[INPUT — start]

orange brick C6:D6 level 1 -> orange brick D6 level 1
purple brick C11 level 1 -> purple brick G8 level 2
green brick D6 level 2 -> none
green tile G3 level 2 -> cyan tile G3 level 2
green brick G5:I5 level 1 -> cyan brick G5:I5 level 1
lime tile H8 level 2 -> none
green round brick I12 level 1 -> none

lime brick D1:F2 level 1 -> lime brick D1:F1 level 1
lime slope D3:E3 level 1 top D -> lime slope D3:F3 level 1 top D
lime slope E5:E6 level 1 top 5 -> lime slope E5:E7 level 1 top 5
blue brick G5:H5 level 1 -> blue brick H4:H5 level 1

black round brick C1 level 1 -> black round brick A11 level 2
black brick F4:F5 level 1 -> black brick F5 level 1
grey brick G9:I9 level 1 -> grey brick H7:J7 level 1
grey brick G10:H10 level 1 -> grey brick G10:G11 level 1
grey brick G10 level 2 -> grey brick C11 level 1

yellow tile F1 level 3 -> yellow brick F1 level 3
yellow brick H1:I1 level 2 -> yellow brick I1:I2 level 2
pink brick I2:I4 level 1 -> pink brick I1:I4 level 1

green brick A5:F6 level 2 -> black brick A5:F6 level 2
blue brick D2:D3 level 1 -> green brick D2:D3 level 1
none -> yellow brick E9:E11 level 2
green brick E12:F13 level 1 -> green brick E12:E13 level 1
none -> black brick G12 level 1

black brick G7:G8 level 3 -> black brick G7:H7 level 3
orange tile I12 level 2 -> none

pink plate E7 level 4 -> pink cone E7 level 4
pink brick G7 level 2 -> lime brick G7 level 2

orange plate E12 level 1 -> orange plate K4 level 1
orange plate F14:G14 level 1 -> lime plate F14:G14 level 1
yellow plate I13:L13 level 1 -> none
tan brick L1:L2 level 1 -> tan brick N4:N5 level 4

[INPUT — finish]

- [WHAT YOU NEED TO DO]: From the data above, output only the lines between the line containing "green brick D6 level 2 -> none" and the line containing "grey brick G10:H10", inclusive, exactly as written.

- [TASK SOLUTION]:
green brick D6 level 2 -> none
green tile G3 level 2 -> cyan tile G3 level 2
green brick G5:I5 level 1 -> cyan brick G5:I5 level 1
lime tile H8 level 2 -> none
green round brick I12 level 1 -> none

lime brick D1:F2 level 1 -> lime brick D1:F1 level 1
lime slope D3:E3 level 1 top D -> lime slope D3:F3 level 1 top D
lime slope E5:E6 level 1 top 5 -> lime slope E5:E7 level 1 top 5
blue brick G5:H5 level 1 -> blue brick H4:H5 level 1

black round brick C1 level 1 -> black round brick A11 level 2
black brick F4:F5 level 1 -> black brick F5 level 1
grey brick G9:I9 level 1 -> grey brick H7:J7 level 1
grey brick G10:H10 level 1 -> grey brick G10:G11 level 1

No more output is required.